WHAT THE TASK REQUIRES. Retype, word for word, every line from the one holding "camera: 10 degrees left, 5 degrees down" through the one holding "(368, 177) = (670, 301): orange brush -> none" in the entries below, both included, and only those lines.

DATA SUPPLIED.
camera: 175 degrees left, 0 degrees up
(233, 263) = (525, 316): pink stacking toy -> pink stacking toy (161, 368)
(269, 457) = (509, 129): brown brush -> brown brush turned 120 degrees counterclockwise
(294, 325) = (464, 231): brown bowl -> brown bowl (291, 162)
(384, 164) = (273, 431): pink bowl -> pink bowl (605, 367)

...

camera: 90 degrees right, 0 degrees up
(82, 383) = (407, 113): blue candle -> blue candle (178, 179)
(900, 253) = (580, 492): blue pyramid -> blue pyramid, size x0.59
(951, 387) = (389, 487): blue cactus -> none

--

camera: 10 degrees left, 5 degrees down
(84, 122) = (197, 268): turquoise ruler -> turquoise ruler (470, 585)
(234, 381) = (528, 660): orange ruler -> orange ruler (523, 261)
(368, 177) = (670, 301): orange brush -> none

YOUR SOLUTION.
camera: 10 degrees left, 5 degrees down
(84, 122) = (197, 268): turquoise ruler -> turquoise ruler (470, 585)
(234, 381) = (528, 660): orange ruler -> orange ruler (523, 261)
(368, 177) = (670, 301): orange brush -> none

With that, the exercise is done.